=== Information ===

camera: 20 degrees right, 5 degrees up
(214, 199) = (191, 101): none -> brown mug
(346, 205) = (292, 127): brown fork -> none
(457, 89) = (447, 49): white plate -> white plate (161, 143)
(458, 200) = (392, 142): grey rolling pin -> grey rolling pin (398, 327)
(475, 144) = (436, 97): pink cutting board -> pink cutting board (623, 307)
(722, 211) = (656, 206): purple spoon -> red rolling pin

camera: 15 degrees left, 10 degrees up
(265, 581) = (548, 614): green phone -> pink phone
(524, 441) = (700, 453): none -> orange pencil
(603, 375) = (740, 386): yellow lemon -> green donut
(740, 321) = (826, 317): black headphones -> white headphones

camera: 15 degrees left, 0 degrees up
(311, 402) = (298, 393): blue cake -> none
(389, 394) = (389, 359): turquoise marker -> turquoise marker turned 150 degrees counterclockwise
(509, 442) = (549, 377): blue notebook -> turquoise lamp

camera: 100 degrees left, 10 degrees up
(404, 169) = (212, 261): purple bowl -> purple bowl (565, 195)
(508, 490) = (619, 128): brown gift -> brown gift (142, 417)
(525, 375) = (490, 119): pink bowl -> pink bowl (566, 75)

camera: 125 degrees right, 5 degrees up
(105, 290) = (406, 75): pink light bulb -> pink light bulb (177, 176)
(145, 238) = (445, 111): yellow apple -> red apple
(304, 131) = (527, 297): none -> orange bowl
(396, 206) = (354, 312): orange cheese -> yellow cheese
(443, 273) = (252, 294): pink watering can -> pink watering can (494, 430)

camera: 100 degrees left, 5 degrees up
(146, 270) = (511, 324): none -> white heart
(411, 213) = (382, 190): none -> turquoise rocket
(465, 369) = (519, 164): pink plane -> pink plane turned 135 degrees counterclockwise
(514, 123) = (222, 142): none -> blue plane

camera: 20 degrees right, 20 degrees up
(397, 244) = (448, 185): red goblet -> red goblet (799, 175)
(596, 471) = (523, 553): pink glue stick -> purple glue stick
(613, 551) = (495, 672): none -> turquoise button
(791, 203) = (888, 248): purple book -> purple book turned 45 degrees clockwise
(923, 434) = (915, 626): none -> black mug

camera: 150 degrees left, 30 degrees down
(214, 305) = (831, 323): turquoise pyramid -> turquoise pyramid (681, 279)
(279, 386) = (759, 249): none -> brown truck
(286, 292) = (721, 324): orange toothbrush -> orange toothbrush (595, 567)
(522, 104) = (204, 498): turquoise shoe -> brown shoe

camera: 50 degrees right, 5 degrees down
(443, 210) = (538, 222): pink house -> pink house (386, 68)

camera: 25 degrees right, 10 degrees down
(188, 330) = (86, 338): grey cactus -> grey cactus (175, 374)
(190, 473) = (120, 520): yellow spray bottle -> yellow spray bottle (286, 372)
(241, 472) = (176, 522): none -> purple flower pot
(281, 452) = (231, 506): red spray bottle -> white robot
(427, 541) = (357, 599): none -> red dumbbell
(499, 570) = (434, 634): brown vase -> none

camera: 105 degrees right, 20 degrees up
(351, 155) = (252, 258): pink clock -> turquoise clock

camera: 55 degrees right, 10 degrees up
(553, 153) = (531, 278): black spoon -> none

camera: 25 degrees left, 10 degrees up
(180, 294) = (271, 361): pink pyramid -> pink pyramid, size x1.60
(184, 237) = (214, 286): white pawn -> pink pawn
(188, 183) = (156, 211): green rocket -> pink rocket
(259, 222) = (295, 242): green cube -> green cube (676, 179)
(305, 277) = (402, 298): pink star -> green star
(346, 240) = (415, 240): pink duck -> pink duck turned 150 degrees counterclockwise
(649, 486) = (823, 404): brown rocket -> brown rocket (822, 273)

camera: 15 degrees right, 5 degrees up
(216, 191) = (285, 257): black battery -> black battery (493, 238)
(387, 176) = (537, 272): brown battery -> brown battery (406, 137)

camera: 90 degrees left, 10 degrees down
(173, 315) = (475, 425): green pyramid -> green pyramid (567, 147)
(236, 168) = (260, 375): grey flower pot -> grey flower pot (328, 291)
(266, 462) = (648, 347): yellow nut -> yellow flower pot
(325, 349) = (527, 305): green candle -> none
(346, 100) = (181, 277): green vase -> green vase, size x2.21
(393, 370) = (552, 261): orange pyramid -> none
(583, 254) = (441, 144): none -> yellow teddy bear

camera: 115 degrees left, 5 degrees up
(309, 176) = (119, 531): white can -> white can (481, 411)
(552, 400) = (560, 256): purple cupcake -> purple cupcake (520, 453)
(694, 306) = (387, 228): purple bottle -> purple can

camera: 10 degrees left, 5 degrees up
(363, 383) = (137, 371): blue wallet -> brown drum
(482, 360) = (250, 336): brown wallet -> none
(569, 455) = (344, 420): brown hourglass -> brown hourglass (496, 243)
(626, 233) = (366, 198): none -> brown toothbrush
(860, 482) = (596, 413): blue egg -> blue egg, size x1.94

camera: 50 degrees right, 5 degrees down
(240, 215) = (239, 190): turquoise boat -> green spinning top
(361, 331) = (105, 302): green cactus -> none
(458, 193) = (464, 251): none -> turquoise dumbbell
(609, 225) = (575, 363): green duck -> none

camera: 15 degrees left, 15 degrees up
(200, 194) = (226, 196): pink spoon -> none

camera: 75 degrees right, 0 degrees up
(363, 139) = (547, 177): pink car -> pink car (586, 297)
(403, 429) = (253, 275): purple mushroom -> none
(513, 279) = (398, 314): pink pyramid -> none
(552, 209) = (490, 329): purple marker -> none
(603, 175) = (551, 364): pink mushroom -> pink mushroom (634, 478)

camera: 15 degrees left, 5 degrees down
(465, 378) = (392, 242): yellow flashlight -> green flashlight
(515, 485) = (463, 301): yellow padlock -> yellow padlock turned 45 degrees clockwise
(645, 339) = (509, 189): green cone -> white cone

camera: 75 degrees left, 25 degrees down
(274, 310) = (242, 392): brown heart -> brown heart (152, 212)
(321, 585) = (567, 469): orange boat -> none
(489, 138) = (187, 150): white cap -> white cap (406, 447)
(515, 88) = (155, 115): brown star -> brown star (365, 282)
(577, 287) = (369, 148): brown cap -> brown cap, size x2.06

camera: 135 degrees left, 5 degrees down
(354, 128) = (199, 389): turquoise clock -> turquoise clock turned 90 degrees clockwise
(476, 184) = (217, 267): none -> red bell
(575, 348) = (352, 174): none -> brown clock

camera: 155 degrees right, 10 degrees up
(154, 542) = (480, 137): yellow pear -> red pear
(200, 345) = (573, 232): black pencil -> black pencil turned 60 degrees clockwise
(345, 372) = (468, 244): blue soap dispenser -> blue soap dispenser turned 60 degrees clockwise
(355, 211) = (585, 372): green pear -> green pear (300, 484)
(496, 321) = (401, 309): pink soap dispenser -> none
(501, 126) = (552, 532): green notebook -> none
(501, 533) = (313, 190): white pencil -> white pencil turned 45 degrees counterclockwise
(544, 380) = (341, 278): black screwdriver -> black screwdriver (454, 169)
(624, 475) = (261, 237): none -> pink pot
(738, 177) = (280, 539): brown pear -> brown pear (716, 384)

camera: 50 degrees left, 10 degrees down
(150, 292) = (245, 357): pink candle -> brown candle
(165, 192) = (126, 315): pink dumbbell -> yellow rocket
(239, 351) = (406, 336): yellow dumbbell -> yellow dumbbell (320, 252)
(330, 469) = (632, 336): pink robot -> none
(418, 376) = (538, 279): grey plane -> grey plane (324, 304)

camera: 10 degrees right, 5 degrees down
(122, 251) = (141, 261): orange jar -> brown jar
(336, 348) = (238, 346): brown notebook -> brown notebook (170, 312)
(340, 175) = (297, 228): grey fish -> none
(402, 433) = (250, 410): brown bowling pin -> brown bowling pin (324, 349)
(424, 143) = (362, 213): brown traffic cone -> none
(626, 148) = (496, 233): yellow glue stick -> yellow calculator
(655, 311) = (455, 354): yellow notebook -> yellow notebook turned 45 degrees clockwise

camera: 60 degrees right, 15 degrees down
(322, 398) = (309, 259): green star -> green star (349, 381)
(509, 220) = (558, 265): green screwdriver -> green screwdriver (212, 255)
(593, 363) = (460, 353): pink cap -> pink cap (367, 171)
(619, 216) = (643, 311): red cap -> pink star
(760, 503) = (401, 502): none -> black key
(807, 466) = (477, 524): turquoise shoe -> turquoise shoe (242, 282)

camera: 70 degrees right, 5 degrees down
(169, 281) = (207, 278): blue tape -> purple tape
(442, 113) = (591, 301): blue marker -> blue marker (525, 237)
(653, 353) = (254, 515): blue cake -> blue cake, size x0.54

===

= What you should do =
Given the records above, return exactly the lines starting at the line containing "(791, 203) = (888, 248): purple" and ending at the line containing "(387, 176) = (537, 272): brown", including both.

= Output for this task =
(791, 203) = (888, 248): purple book -> purple book turned 45 degrees clockwise
(923, 434) = (915, 626): none -> black mug

camera: 150 degrees left, 30 degrees down
(214, 305) = (831, 323): turquoise pyramid -> turquoise pyramid (681, 279)
(279, 386) = (759, 249): none -> brown truck
(286, 292) = (721, 324): orange toothbrush -> orange toothbrush (595, 567)
(522, 104) = (204, 498): turquoise shoe -> brown shoe

camera: 50 degrees right, 5 degrees down
(443, 210) = (538, 222): pink house -> pink house (386, 68)

camera: 25 degrees right, 10 degrees down
(188, 330) = (86, 338): grey cactus -> grey cactus (175, 374)
(190, 473) = (120, 520): yellow spray bottle -> yellow spray bottle (286, 372)
(241, 472) = (176, 522): none -> purple flower pot
(281, 452) = (231, 506): red spray bottle -> white robot
(427, 541) = (357, 599): none -> red dumbbell
(499, 570) = (434, 634): brown vase -> none

camera: 105 degrees right, 20 degrees up
(351, 155) = (252, 258): pink clock -> turquoise clock

camera: 55 degrees right, 10 degrees up
(553, 153) = (531, 278): black spoon -> none

camera: 25 degrees left, 10 degrees up
(180, 294) = (271, 361): pink pyramid -> pink pyramid, size x1.60
(184, 237) = (214, 286): white pawn -> pink pawn
(188, 183) = (156, 211): green rocket -> pink rocket
(259, 222) = (295, 242): green cube -> green cube (676, 179)
(305, 277) = (402, 298): pink star -> green star
(346, 240) = (415, 240): pink duck -> pink duck turned 150 degrees counterclockwise
(649, 486) = (823, 404): brown rocket -> brown rocket (822, 273)

camera: 15 degrees right, 5 degrees up
(216, 191) = (285, 257): black battery -> black battery (493, 238)
(387, 176) = (537, 272): brown battery -> brown battery (406, 137)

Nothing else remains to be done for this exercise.